Excerpts from a dataset
<<<<
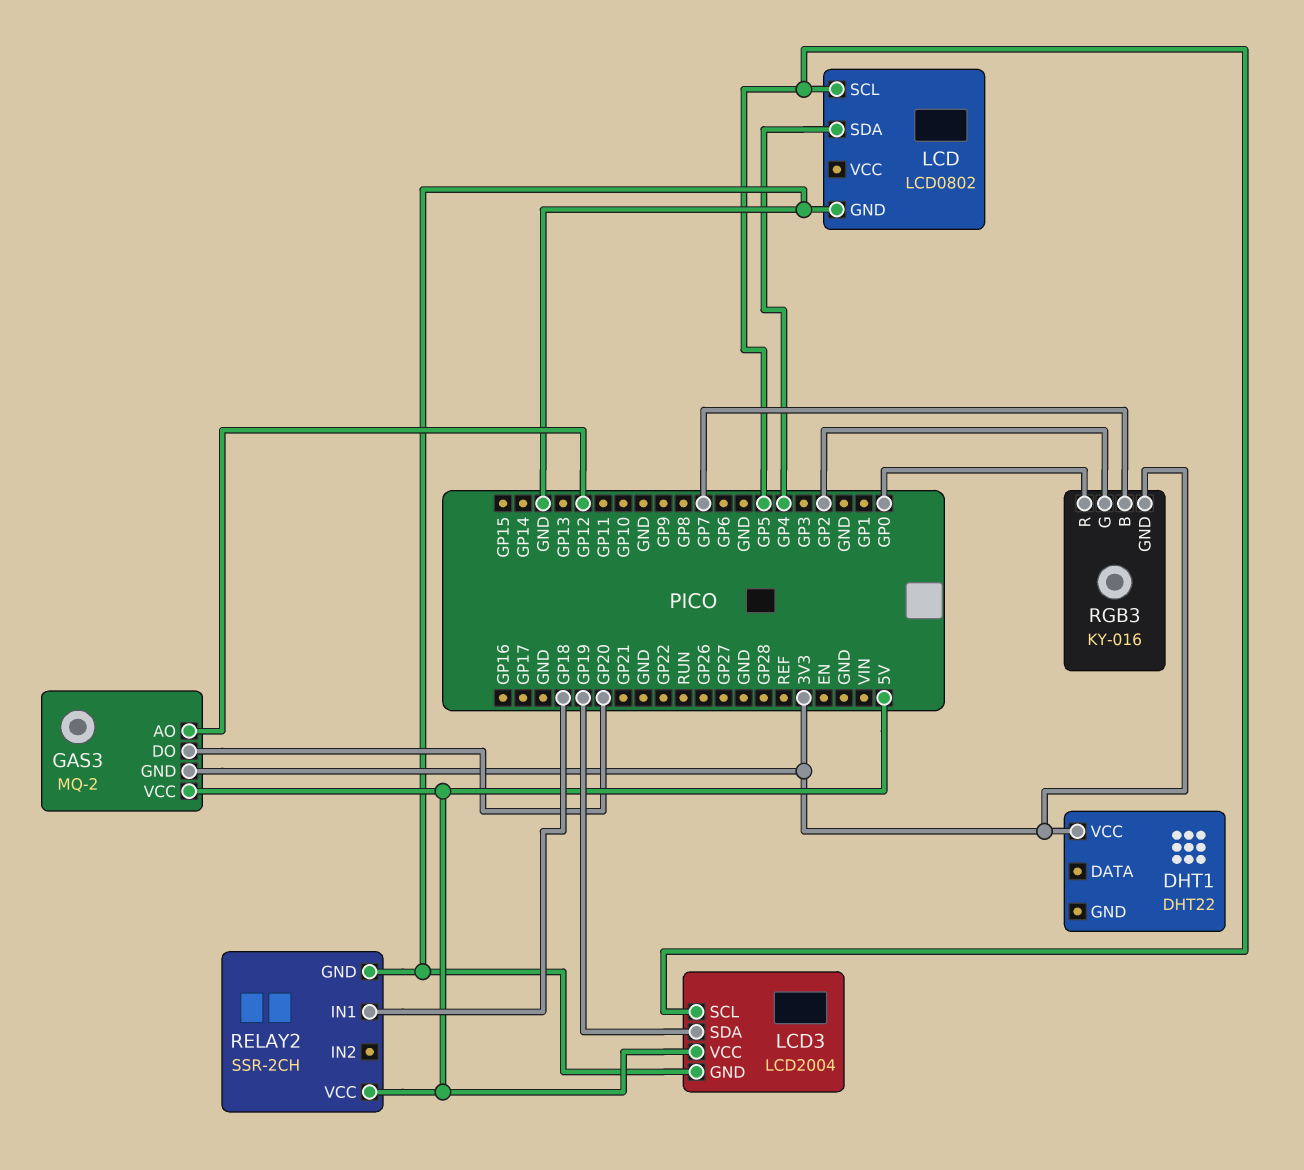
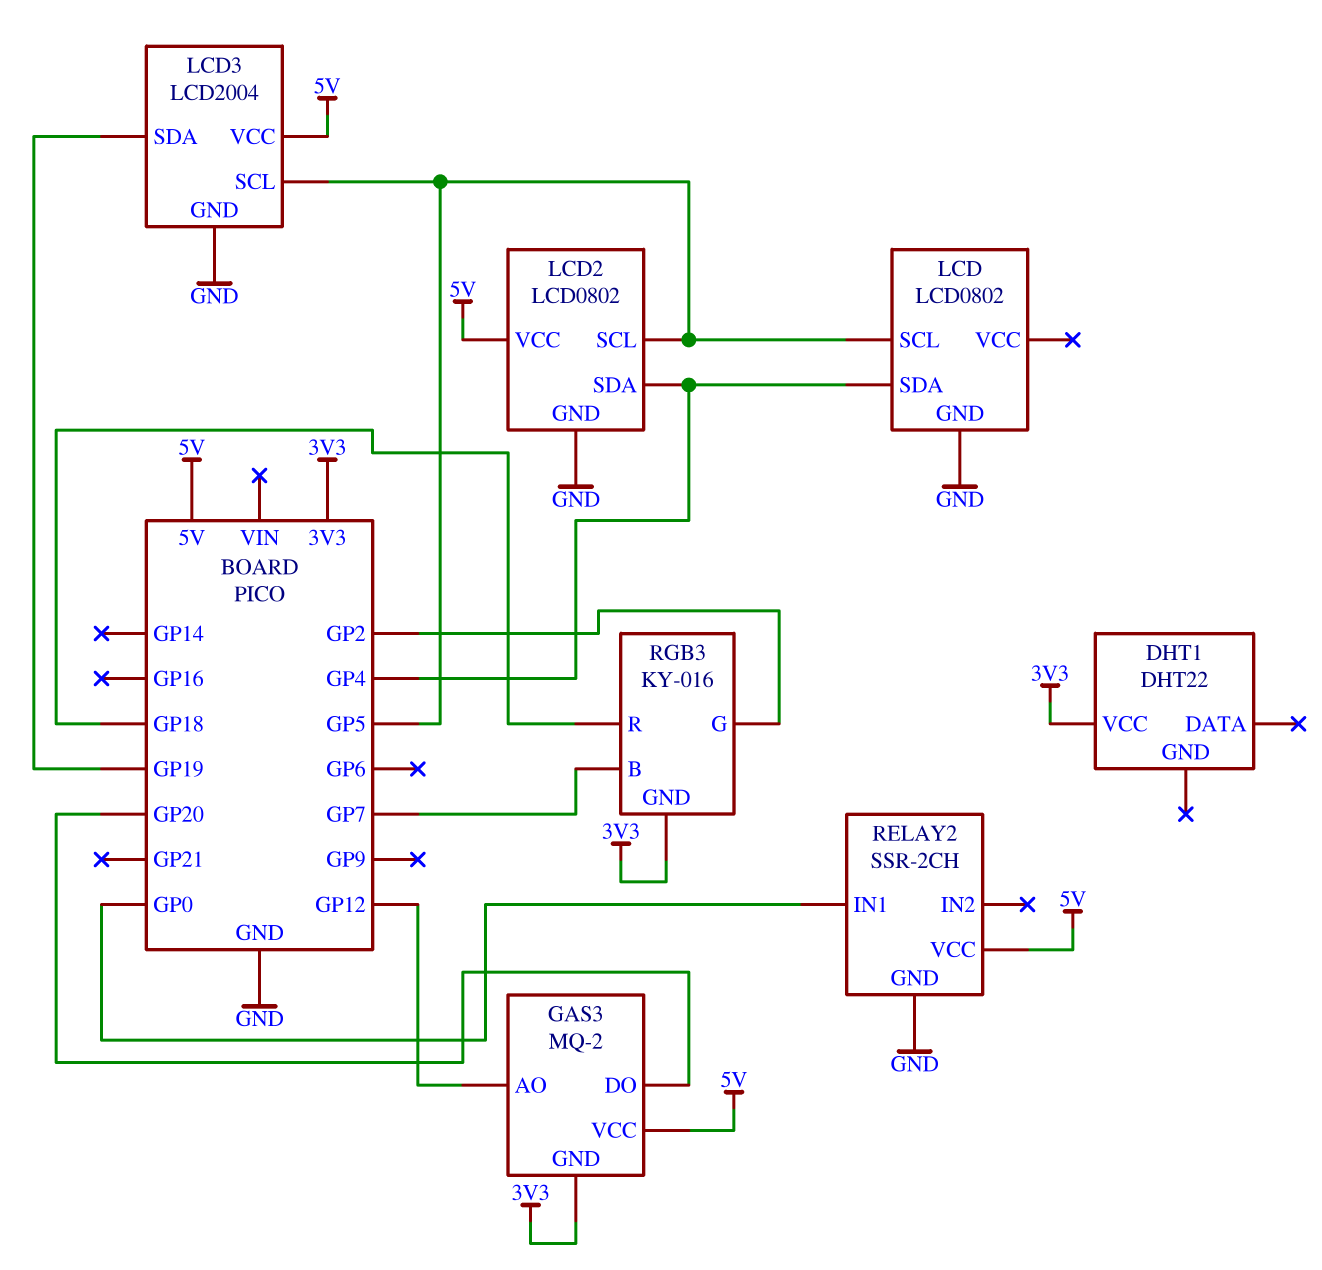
LCD2: none -> LCD0802
LCD2 pin GND: none -> GND
LCD2 pin SCL: none -> GP5
LCD2 pin SDA: none -> GP4
LCD2 pin VCC: none -> 5V
RELAY2 pin IN1: GP18 -> GP0
RGB3 pin R: GP0 -> GP18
>>>>
- _DIRECTIONS_
Please copy the line that contains "LCD2 pin SDA: none -> GP4" and each line after it through the end of the records, exactly, and no other lines.

- _ANSWER FOR THE TASK_
LCD2 pin SDA: none -> GP4
LCD2 pin VCC: none -> 5V
RELAY2 pin IN1: GP18 -> GP0
RGB3 pin R: GP0 -> GP18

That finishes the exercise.